++++ EXERCISE DATA
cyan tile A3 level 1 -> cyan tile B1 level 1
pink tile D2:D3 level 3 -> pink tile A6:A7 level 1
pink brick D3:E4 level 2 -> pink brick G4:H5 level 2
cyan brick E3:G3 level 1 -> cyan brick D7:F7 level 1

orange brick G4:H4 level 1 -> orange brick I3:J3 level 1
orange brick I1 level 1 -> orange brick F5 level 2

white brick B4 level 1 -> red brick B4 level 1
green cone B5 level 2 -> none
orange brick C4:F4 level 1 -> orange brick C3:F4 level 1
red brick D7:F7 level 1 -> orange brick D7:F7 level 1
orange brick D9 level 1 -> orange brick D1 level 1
++++++++
++++ EXERCISE DATA
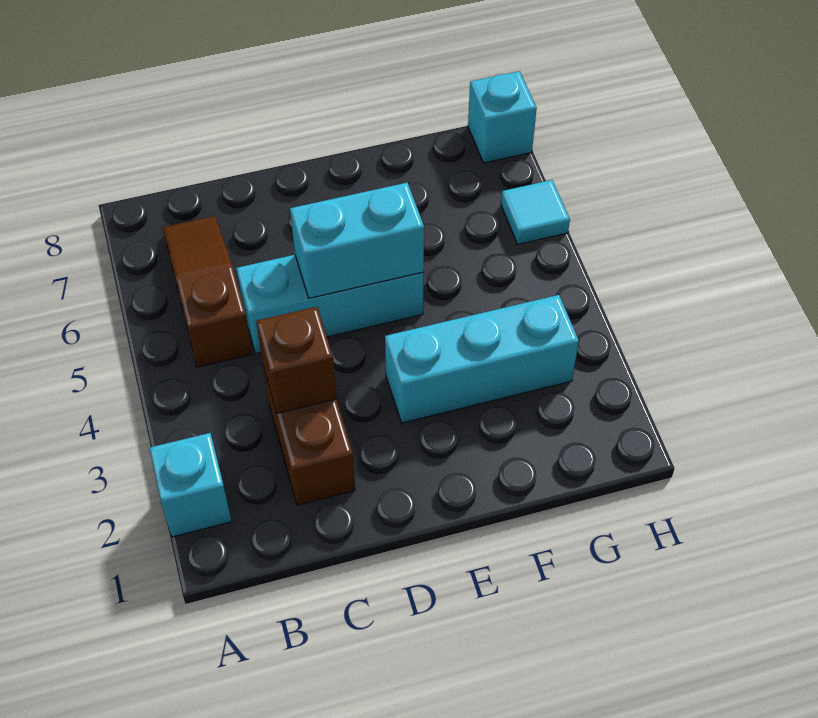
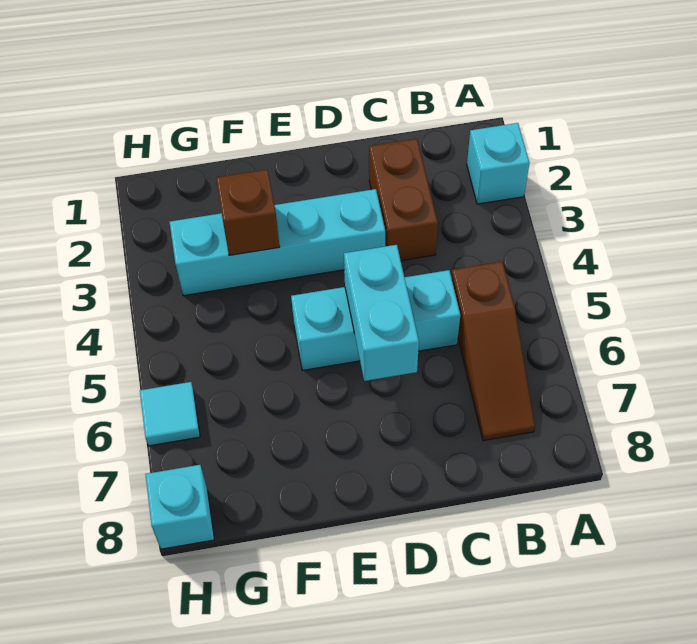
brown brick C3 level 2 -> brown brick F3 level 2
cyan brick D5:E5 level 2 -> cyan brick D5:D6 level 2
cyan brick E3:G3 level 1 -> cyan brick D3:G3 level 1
++++++++
*PROBLEM TO SOLVE*
Reproduce exactly, and only, the part of the listing above that begins at the line with "pink brick D3:E4" and goes on through the line with "orange brick D9".

*RESULT OF THIS TASK*
pink brick D3:E4 level 2 -> pink brick G4:H5 level 2
cyan brick E3:G3 level 1 -> cyan brick D7:F7 level 1

orange brick G4:H4 level 1 -> orange brick I3:J3 level 1
orange brick I1 level 1 -> orange brick F5 level 2

white brick B4 level 1 -> red brick B4 level 1
green cone B5 level 2 -> none
orange brick C4:F4 level 1 -> orange brick C3:F4 level 1
red brick D7:F7 level 1 -> orange brick D7:F7 level 1
orange brick D9 level 1 -> orange brick D1 level 1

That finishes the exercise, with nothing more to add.